» **What you should do**: Rewrite everything from the start of the records down to the line that contains "green circle: moved 4 px right" as a JSON list of strings, with one string per line and blank lines left out.
+ + + +
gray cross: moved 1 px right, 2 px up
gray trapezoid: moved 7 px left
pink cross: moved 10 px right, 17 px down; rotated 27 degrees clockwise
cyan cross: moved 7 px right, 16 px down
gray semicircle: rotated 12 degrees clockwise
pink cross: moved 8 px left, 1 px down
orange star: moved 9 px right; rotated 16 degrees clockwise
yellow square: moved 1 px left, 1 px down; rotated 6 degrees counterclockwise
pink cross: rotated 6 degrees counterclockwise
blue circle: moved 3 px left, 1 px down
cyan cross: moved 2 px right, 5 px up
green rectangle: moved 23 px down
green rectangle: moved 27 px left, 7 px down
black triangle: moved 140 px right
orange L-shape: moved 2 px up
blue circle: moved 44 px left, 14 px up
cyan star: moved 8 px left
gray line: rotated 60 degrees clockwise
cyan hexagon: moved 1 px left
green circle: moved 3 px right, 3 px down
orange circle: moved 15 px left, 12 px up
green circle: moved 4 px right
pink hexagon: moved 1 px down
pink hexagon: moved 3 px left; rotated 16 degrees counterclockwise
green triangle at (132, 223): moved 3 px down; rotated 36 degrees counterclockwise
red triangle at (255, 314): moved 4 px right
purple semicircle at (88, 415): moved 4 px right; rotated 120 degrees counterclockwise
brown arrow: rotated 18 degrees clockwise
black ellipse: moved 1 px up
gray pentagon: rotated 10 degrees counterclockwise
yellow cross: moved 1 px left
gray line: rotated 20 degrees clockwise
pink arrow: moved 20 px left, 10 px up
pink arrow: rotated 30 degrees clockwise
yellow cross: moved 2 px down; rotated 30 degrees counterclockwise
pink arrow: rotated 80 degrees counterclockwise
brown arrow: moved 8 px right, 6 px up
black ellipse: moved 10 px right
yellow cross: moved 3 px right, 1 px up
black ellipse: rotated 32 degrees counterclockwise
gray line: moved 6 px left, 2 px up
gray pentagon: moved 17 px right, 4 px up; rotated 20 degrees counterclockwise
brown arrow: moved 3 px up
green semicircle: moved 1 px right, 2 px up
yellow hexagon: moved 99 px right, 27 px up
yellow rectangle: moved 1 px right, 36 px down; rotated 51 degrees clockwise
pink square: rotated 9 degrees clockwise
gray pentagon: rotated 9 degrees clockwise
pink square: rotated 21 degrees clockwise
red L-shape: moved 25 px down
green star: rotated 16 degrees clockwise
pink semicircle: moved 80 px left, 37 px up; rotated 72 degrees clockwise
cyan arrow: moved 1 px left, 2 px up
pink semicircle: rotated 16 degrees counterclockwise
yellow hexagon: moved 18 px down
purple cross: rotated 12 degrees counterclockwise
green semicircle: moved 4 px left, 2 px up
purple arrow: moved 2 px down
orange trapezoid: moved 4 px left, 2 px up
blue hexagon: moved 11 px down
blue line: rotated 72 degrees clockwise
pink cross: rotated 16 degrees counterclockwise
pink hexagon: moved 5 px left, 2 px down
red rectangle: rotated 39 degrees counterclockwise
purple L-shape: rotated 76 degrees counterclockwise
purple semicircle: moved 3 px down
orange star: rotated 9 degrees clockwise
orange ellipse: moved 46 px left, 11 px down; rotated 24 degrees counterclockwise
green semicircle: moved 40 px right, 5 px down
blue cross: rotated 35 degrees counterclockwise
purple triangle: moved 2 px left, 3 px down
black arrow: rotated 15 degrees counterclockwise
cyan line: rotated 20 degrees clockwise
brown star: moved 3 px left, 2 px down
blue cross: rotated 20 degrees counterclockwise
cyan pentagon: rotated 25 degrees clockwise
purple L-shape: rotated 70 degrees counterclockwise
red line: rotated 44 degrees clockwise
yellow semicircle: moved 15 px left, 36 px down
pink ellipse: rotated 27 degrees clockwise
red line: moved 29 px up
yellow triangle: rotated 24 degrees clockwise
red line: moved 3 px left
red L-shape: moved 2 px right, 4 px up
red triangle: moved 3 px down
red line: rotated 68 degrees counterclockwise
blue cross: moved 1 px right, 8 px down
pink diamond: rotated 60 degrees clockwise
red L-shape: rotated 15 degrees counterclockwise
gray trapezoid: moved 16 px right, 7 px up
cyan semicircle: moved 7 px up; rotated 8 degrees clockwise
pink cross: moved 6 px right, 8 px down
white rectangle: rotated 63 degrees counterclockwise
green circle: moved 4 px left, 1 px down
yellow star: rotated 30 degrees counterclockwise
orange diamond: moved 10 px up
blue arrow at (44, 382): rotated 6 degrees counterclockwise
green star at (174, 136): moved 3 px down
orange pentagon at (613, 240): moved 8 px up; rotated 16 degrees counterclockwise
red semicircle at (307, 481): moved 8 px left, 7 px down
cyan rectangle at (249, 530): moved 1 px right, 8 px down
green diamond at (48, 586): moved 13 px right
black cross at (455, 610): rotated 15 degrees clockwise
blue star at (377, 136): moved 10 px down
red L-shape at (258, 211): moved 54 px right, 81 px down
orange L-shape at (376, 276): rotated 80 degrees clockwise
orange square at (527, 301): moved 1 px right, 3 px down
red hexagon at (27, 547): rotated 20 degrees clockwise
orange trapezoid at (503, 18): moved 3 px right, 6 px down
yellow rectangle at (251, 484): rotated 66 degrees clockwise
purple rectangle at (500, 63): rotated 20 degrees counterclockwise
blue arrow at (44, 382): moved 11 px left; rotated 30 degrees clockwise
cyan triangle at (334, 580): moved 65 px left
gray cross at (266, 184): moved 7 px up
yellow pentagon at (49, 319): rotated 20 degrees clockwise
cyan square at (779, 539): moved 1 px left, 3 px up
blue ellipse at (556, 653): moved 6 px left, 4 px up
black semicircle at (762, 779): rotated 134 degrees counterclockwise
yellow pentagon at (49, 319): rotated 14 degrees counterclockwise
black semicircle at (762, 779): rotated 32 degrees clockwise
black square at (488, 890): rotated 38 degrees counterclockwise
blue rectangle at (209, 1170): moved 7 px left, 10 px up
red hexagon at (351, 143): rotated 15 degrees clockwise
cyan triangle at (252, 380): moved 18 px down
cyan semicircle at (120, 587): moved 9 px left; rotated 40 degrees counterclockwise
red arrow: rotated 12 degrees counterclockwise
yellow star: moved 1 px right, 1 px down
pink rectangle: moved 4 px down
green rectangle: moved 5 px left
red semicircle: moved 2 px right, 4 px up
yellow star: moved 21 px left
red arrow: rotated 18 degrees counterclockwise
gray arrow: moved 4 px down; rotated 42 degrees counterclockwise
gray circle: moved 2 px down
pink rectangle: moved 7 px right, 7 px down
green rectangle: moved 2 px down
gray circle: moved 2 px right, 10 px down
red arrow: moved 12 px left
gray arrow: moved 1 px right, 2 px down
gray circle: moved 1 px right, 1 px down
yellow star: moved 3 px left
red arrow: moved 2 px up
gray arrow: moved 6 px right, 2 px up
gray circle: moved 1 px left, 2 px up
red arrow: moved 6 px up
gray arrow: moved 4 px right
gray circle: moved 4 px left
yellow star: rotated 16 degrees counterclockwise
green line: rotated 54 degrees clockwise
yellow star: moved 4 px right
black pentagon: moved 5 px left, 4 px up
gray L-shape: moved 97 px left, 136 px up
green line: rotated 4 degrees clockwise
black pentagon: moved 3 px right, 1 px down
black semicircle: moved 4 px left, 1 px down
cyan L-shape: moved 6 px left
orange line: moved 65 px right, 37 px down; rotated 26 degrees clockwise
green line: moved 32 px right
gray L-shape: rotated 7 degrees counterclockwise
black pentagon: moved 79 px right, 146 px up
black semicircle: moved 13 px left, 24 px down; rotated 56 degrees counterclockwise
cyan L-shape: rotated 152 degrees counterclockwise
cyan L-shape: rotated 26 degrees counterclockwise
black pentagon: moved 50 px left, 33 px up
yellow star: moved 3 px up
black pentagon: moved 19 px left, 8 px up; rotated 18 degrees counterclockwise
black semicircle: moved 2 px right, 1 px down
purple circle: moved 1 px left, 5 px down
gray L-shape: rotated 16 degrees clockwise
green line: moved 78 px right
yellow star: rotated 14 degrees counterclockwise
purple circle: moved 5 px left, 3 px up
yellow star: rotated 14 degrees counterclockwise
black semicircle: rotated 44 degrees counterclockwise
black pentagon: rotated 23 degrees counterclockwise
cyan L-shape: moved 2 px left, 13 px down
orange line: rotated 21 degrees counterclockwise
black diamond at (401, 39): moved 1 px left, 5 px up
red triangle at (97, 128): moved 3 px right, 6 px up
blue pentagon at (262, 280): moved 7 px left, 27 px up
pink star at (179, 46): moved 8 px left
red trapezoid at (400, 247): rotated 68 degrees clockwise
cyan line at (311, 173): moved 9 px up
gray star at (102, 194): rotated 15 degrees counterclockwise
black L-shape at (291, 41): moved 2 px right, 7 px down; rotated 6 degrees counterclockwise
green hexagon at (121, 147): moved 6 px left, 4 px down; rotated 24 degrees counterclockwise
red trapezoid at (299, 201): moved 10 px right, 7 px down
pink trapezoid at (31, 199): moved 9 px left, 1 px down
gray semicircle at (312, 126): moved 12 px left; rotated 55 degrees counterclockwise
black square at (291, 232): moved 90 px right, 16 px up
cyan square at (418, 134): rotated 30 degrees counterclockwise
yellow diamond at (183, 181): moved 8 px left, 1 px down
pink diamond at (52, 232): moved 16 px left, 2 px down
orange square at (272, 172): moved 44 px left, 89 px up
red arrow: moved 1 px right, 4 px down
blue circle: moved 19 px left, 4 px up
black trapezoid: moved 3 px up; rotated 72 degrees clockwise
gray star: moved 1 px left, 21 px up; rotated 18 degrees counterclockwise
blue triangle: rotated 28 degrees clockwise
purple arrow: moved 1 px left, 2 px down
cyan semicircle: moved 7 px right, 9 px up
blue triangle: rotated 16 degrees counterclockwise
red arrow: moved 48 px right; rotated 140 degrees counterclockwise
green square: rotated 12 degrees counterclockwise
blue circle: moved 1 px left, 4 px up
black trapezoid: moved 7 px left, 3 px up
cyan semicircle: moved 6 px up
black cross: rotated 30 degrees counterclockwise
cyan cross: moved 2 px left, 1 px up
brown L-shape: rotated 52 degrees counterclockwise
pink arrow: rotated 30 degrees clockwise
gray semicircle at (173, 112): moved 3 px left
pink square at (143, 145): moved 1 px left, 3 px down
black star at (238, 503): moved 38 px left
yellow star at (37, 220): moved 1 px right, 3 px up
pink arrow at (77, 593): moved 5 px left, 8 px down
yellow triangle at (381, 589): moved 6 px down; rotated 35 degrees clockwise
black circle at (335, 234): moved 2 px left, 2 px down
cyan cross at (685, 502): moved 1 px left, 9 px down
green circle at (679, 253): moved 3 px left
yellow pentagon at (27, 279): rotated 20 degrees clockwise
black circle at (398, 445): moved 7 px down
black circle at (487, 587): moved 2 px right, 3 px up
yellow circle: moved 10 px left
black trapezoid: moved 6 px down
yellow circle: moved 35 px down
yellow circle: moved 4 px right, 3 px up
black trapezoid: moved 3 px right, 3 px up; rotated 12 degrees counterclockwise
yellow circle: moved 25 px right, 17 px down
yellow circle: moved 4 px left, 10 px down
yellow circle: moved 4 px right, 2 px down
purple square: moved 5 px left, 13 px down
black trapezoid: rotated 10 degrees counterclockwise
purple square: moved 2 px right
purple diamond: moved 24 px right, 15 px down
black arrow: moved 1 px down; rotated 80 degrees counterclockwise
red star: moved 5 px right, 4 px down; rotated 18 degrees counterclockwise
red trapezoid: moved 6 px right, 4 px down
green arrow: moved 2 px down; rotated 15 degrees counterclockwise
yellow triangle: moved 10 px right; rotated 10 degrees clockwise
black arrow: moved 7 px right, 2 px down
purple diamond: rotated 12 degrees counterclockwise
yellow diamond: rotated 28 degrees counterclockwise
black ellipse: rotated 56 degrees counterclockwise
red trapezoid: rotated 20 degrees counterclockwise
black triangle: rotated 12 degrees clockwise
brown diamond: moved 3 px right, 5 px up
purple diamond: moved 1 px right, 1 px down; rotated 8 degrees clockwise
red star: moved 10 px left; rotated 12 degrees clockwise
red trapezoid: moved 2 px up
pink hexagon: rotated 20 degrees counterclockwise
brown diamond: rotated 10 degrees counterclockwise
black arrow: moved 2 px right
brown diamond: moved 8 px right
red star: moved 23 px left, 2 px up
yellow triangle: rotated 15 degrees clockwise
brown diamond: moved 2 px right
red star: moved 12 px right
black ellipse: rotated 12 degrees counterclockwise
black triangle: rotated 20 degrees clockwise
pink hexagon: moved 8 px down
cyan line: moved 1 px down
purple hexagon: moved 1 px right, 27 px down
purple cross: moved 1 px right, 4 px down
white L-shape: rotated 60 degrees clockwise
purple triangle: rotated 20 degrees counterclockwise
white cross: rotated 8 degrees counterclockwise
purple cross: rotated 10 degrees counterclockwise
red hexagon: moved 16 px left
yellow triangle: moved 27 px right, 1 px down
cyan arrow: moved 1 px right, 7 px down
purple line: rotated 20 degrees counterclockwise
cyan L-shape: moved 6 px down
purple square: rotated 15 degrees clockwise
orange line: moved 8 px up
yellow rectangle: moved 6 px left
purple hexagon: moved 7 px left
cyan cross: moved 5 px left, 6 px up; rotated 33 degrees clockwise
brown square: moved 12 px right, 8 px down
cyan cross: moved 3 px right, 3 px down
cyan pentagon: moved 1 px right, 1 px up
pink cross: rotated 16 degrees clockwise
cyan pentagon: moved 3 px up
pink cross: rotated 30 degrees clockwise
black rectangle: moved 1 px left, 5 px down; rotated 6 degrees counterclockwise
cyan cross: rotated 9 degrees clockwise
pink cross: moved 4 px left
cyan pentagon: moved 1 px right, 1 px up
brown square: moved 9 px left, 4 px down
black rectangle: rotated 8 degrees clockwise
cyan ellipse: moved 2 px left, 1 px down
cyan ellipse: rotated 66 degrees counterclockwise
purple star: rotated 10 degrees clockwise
+ + + +
» **Right answer**:
[
  "gray cross: moved 1 px right, 2 px up",
  "gray trapezoid: moved 7 px left",
  "pink cross: moved 10 px right, 17 px down; rotated 27 degrees clockwise",
  "cyan cross: moved 7 px right, 16 px down",
  "gray semicircle: rotated 12 degrees clockwise",
  "pink cross: moved 8 px left, 1 px down",
  "orange star: moved 9 px right; rotated 16 degrees clockwise",
  "yellow square: moved 1 px left, 1 px down; rotated 6 degrees counterclockwise",
  "pink cross: rotated 6 degrees counterclockwise",
  "blue circle: moved 3 px left, 1 px down",
  "cyan cross: moved 2 px right, 5 px up",
  "green rectangle: moved 23 px down",
  "green rectangle: moved 27 px left, 7 px down",
  "black triangle: moved 140 px right",
  "orange L-shape: moved 2 px up",
  "blue circle: moved 44 px left, 14 px up",
  "cyan star: moved 8 px left",
  "gray line: rotated 60 degrees clockwise",
  "cyan hexagon: moved 1 px left",
  "green circle: moved 3 px right, 3 px down",
  "orange circle: moved 15 px left, 12 px up",
  "green circle: moved 4 px right"
]